**** Data extract

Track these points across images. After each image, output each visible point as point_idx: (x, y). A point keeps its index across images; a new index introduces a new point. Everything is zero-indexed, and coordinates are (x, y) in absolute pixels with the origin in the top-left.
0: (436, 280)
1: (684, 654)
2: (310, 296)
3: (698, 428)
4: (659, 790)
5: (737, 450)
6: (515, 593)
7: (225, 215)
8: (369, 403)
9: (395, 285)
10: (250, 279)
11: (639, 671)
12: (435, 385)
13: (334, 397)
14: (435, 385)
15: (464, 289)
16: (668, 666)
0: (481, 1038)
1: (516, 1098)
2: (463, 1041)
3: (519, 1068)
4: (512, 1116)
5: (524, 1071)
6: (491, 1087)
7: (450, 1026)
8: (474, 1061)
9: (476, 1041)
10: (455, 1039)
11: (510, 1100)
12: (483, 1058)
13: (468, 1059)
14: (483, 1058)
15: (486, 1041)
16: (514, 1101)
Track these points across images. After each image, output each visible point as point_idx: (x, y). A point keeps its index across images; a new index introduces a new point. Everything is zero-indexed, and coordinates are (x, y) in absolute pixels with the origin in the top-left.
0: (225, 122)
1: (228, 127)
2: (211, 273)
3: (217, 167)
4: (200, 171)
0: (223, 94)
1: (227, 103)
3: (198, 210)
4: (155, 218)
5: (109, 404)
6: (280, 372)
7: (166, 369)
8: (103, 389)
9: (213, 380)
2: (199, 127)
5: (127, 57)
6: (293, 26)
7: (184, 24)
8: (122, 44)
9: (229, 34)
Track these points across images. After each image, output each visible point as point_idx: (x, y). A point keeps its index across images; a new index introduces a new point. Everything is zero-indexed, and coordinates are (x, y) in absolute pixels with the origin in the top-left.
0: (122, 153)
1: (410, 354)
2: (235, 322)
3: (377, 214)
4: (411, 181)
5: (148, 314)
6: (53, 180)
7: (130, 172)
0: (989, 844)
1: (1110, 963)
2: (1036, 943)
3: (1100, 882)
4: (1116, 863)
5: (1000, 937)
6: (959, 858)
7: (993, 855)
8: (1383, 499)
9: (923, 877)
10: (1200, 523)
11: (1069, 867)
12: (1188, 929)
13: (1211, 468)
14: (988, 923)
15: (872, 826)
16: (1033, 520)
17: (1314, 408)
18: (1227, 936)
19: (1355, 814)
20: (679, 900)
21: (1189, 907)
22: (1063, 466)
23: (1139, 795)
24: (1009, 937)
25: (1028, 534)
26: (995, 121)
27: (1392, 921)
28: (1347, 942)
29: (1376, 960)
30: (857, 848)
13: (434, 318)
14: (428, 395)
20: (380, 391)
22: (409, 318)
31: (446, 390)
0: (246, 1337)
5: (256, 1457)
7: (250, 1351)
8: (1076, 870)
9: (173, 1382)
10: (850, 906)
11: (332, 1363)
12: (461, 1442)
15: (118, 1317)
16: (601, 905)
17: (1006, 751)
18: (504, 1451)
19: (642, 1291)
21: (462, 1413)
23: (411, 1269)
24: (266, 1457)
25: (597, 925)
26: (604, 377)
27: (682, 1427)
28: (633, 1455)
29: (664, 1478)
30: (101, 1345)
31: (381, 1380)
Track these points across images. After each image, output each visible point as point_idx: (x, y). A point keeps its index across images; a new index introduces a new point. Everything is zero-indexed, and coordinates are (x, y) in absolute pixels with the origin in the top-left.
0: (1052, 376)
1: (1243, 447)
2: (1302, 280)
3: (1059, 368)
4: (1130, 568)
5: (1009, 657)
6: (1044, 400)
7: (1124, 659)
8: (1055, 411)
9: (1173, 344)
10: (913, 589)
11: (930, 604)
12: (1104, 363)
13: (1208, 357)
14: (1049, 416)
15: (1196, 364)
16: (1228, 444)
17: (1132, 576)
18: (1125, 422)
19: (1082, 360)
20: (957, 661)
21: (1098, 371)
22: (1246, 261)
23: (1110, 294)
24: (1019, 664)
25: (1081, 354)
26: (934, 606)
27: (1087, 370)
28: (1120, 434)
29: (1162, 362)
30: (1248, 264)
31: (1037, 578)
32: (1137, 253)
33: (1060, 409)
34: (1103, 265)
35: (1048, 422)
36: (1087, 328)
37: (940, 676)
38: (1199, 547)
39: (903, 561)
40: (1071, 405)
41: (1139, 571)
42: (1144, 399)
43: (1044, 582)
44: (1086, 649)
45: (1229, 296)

********

[Your task]: Reproduce all of the material above verbatim, keeping every line in its original order and every number and punctuation mark unchanged.

[Right answer]:
Track these points across images. After each image, output each visible point as point_idx: (x, y). A point keeps its index across images; a new index introduces a new point. Everything is zero-indexed, and coordinates are (x, y) in absolute pixels with the origin in the top-left.
0: (436, 280)
1: (684, 654)
2: (310, 296)
3: (698, 428)
4: (659, 790)
5: (737, 450)
6: (515, 593)
7: (225, 215)
8: (369, 403)
9: (395, 285)
10: (250, 279)
11: (639, 671)
12: (435, 385)
13: (334, 397)
14: (435, 385)
15: (464, 289)
16: (668, 666)
0: (481, 1038)
1: (516, 1098)
2: (463, 1041)
3: (519, 1068)
4: (512, 1116)
5: (524, 1071)
6: (491, 1087)
7: (450, 1026)
8: (474, 1061)
9: (476, 1041)
10: (455, 1039)
11: (510, 1100)
12: (483, 1058)
13: (468, 1059)
14: (483, 1058)
15: (486, 1041)
16: (514, 1101)
Track these points across images. After each image, output each visible point as point_idx: (x, y). A point keeps its index across images; a new index introduces a new point. Everything is zero-indexed, and coordinates are (x, y) in absolute pixels with the origin in the top-left.
0: (225, 122)
1: (228, 127)
2: (211, 273)
3: (217, 167)
4: (200, 171)
0: (223, 94)
1: (227, 103)
3: (198, 210)
4: (155, 218)
5: (109, 404)
6: (280, 372)
7: (166, 369)
8: (103, 389)
9: (213, 380)
2: (199, 127)
5: (127, 57)
6: (293, 26)
7: (184, 24)
8: (122, 44)
9: (229, 34)
Track these points across images. After each image, output each visible point as point_idx: (x, y). A point keeps its index across images; a new index introduces a new point. Everything is zero-indexed, and coordinates are (x, y) in absolute pixels with the origin in the top-left.
0: (122, 153)
1: (410, 354)
2: (235, 322)
3: (377, 214)
4: (411, 181)
5: (148, 314)
6: (53, 180)
7: (130, 172)
0: (989, 844)
1: (1110, 963)
2: (1036, 943)
3: (1100, 882)
4: (1116, 863)
5: (1000, 937)
6: (959, 858)
7: (993, 855)
8: (1383, 499)
9: (923, 877)
10: (1200, 523)
11: (1069, 867)
12: (1188, 929)
13: (1211, 468)
14: (988, 923)
15: (872, 826)
16: (1033, 520)
17: (1314, 408)
18: (1227, 936)
19: (1355, 814)
20: (679, 900)
21: (1189, 907)
22: (1063, 466)
23: (1139, 795)
24: (1009, 937)
25: (1028, 534)
26: (995, 121)
27: (1392, 921)
28: (1347, 942)
29: (1376, 960)
30: (857, 848)
13: (434, 318)
14: (428, 395)
20: (380, 391)
22: (409, 318)
31: (446, 390)
0: (246, 1337)
5: (256, 1457)
7: (250, 1351)
8: (1076, 870)
9: (173, 1382)
10: (850, 906)
11: (332, 1363)
12: (461, 1442)
15: (118, 1317)
16: (601, 905)
17: (1006, 751)
18: (504, 1451)
19: (642, 1291)
21: (462, 1413)
23: (411, 1269)
24: (266, 1457)
25: (597, 925)
26: (604, 377)
27: (682, 1427)
28: (633, 1455)
29: (664, 1478)
30: (101, 1345)
31: (381, 1380)
Track these points across images. After each image, output each visible point as point_idx: (x, y). A point keeps its index across images; a new index introduces a new point. Everything is zero-indexed, and coordinates are (x, y) in absolute pixels with the origin in the top-left.
0: (1052, 376)
1: (1243, 447)
2: (1302, 280)
3: (1059, 368)
4: (1130, 568)
5: (1009, 657)
6: (1044, 400)
7: (1124, 659)
8: (1055, 411)
9: (1173, 344)
10: (913, 589)
11: (930, 604)
12: (1104, 363)
13: (1208, 357)
14: (1049, 416)
15: (1196, 364)
16: (1228, 444)
17: (1132, 576)
18: (1125, 422)
19: (1082, 360)
20: (957, 661)
21: (1098, 371)
22: (1246, 261)
23: (1110, 294)
24: (1019, 664)
25: (1081, 354)
26: (934, 606)
27: (1087, 370)
28: (1120, 434)
29: (1162, 362)
30: (1248, 264)
31: (1037, 578)
32: (1137, 253)
33: (1060, 409)
34: (1103, 265)
35: (1048, 422)
36: (1087, 328)
37: (940, 676)
38: (1199, 547)
39: (903, 561)
40: (1071, 405)
41: (1139, 571)
42: (1144, 399)
43: (1044, 582)
44: (1086, 649)
45: (1229, 296)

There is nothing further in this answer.